═══ EXCERPTED RECORDS ═══

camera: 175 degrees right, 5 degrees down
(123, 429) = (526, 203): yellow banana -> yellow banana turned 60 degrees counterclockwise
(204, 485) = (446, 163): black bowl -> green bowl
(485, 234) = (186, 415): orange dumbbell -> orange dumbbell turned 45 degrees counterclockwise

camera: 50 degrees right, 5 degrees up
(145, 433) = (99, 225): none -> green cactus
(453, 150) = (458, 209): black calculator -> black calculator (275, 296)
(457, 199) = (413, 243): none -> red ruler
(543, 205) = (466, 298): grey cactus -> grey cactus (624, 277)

═══
═══ EXCERPTED RECORDS ═══

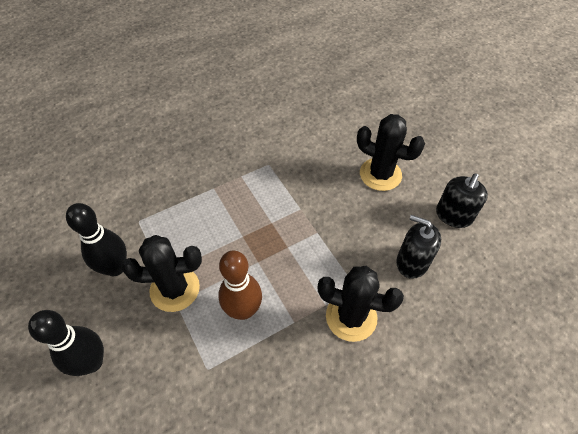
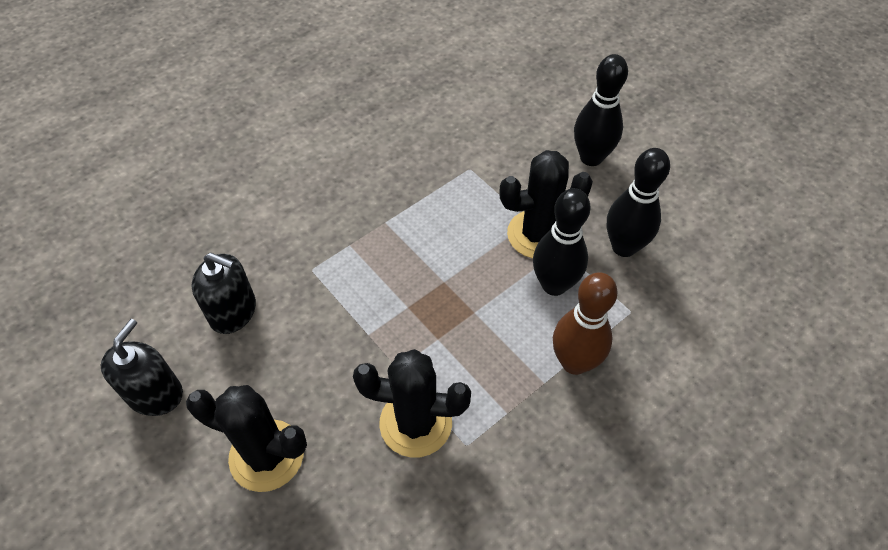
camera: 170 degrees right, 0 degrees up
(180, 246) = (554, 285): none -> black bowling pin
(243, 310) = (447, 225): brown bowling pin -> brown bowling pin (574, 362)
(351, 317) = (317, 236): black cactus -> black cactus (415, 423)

═══
═══ EXCERPTED RECORDS ═══

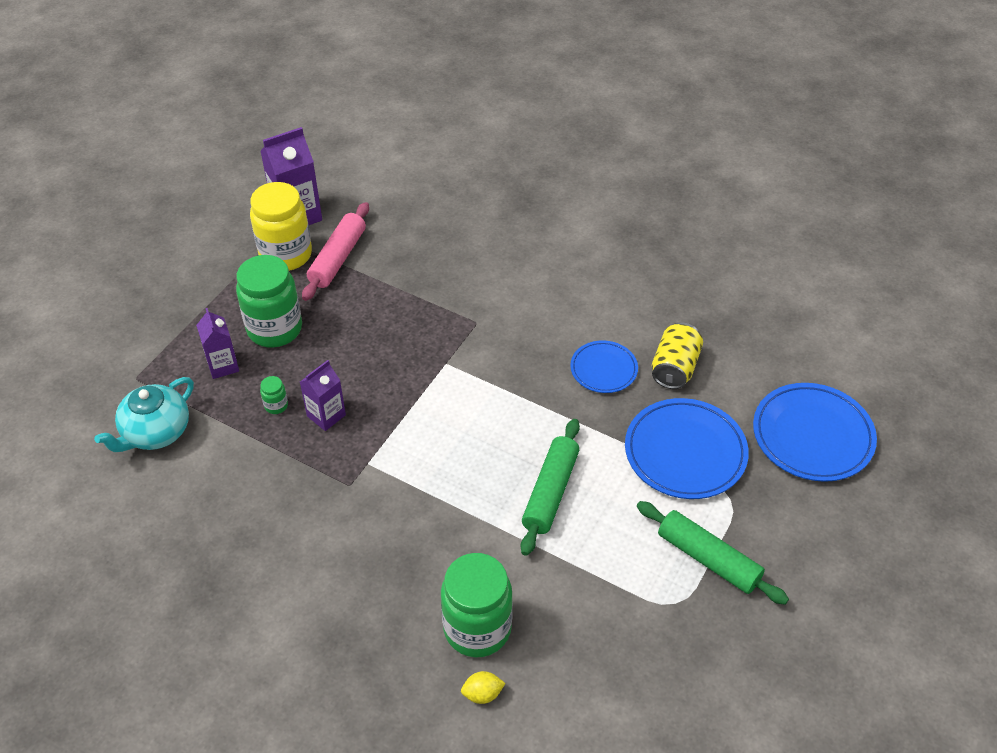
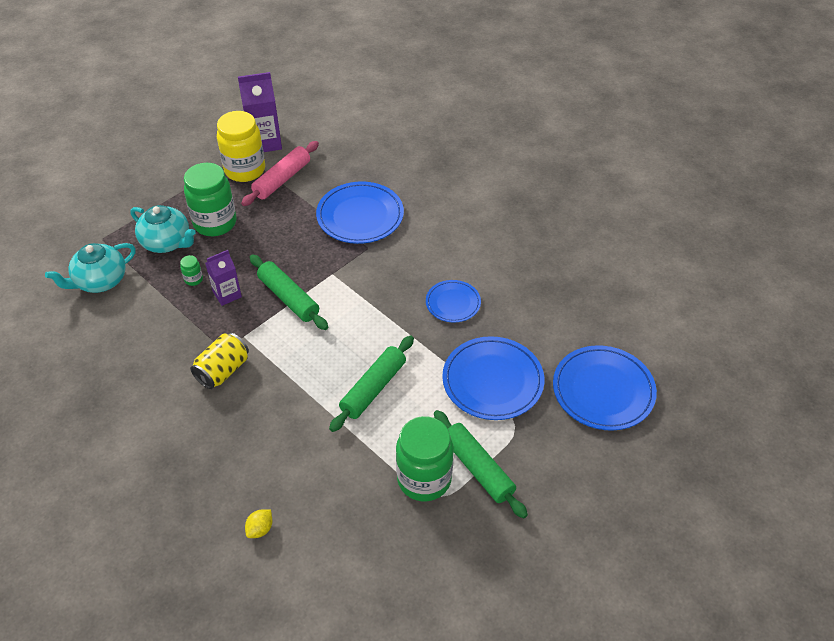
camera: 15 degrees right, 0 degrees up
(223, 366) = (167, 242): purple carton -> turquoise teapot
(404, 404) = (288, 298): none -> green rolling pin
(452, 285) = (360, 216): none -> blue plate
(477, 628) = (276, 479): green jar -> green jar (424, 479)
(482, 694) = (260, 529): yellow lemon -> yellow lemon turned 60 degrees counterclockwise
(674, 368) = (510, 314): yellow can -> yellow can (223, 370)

═══

§ **ACTION ITEM**
Every line in the records that holds the word "camera" should be copied into the answer.

§ **ANSWER BOX**
camera: 175 degrees right, 5 degrees down
camera: 50 degrees right, 5 degrees up
camera: 170 degrees right, 0 degrees up
camera: 15 degrees right, 0 degrees up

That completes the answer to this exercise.